Exercise: The only thing to report is how many lines of the data contain the word "star".

Task input:
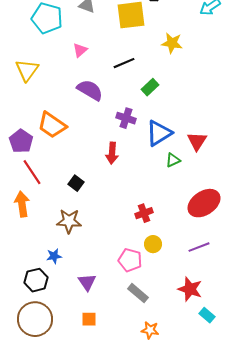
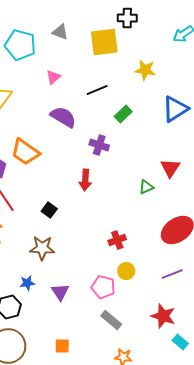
blue triangle: (159, 133) -> (175, 109), moved
purple triangle: (87, 282) -> (60, 292), moved

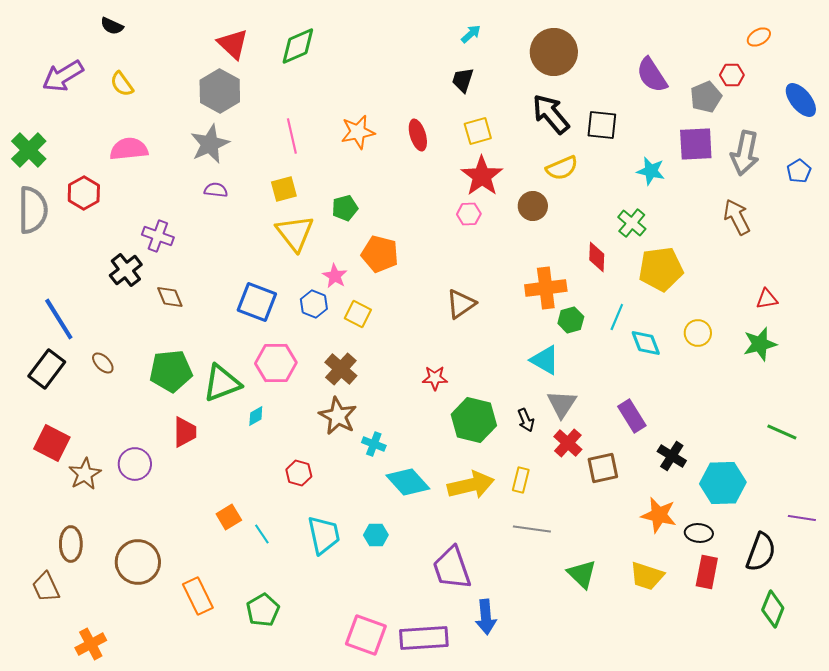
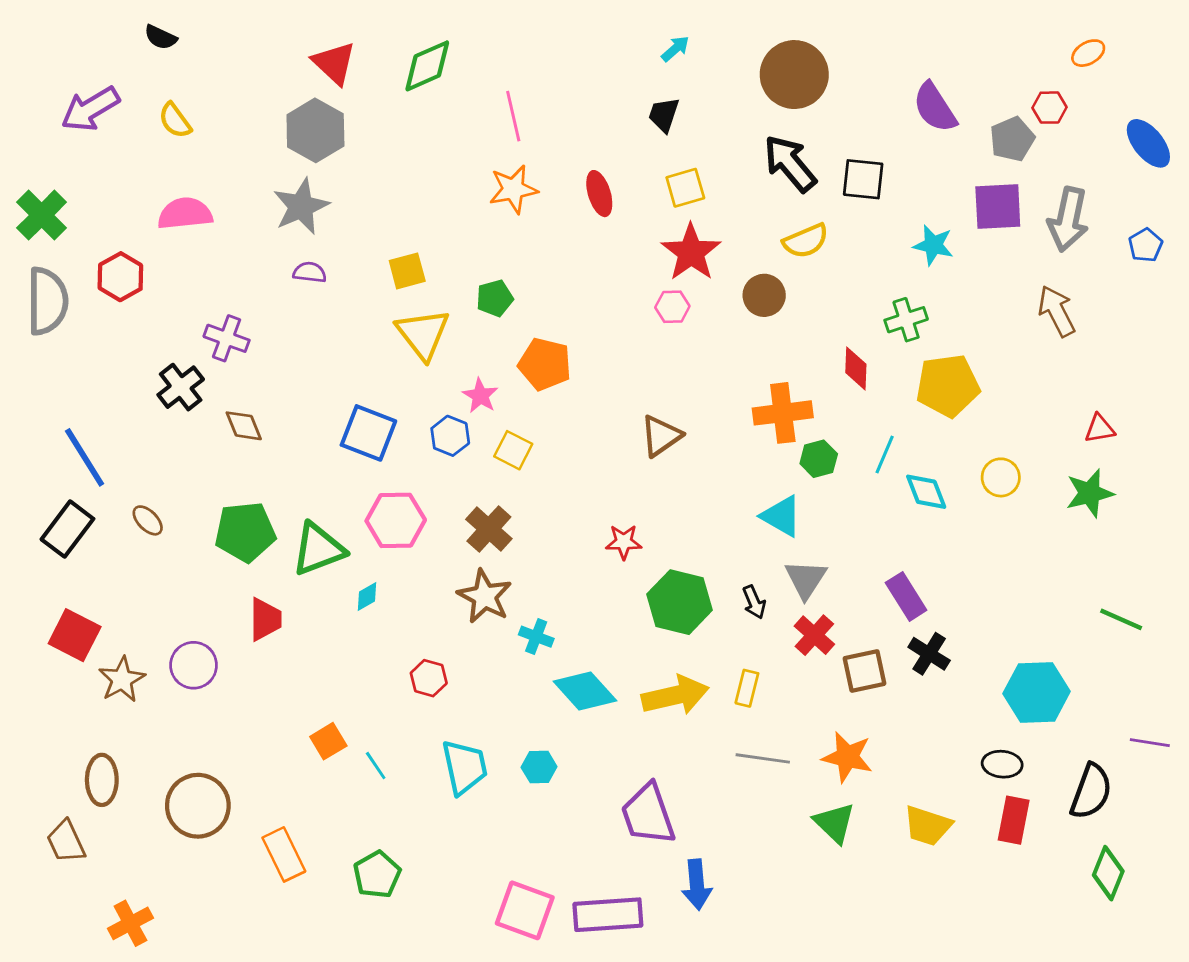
pink line: (292, 136) -> (513, 116), moved
green cross: (632, 223) -> (906, 320), turned 32
black cross: (672, 456) -> (929, 654), moved
orange star: (659, 515) -> (847, 757), moved

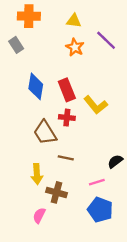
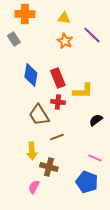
yellow L-shape: (96, 105) -> (83, 91), turned -50
brown line: (66, 158) -> (57, 137), turned -32
black semicircle: (115, 161) -> (96, 120), moved
pink line: (97, 182) -> (95, 158), moved, turned 40

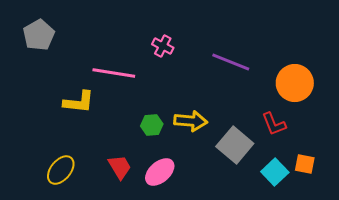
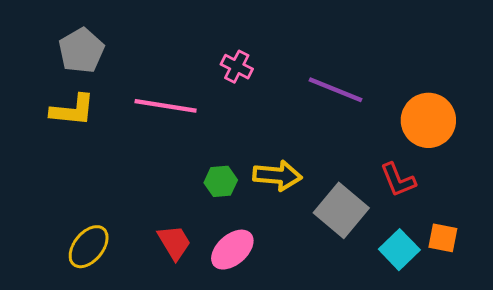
gray pentagon: (39, 35) -> (81, 51), moved
yellow L-shape: (79, 102) -> (73, 110), moved

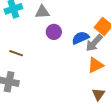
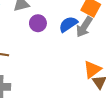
orange triangle: (95, 65) -> (92, 70), moved

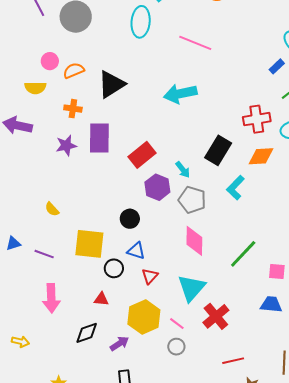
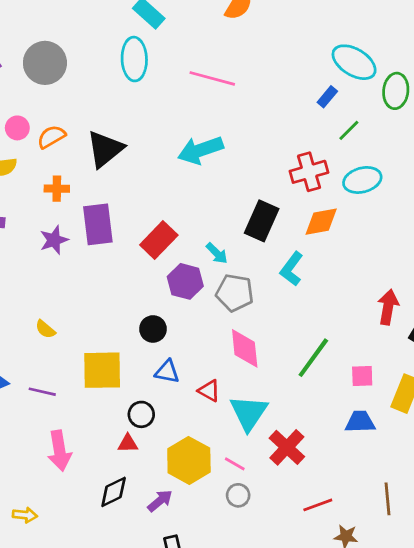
black circle: (114, 268) -> (141, 414), moved
red triangle: (150, 276) -> (209, 391), moved, turned -36

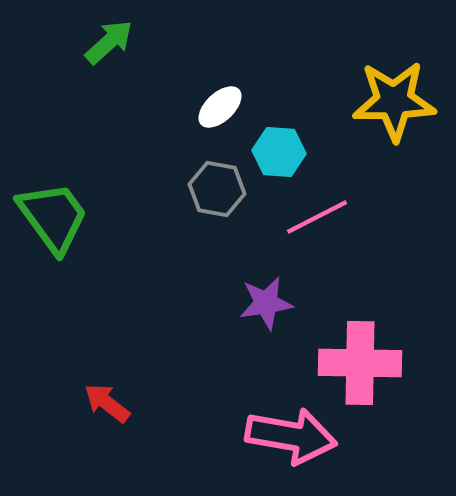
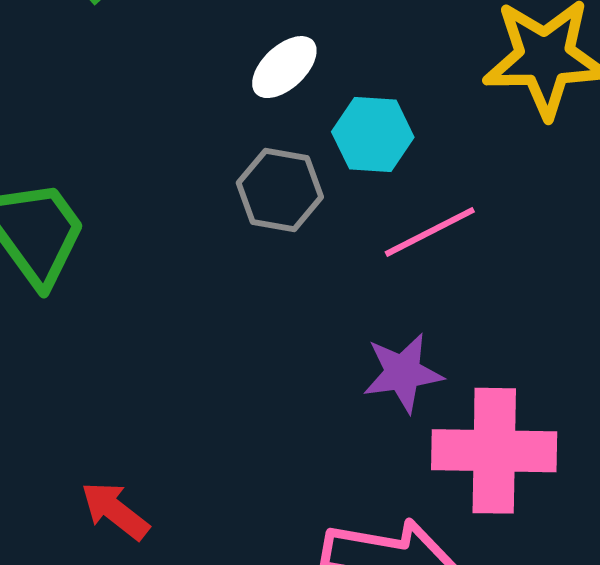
purple star: (266, 303) -> (403, 373), moved

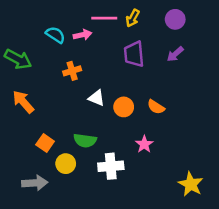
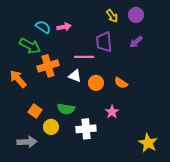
pink line: (104, 18) -> (84, 57), moved
yellow arrow: (133, 18) -> (112, 16), moved, turned -64
green arrow: (18, 59) -> (30, 46), moved
orange cross: (72, 71) -> (48, 66), moved, size x1.5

Completed exercise: 2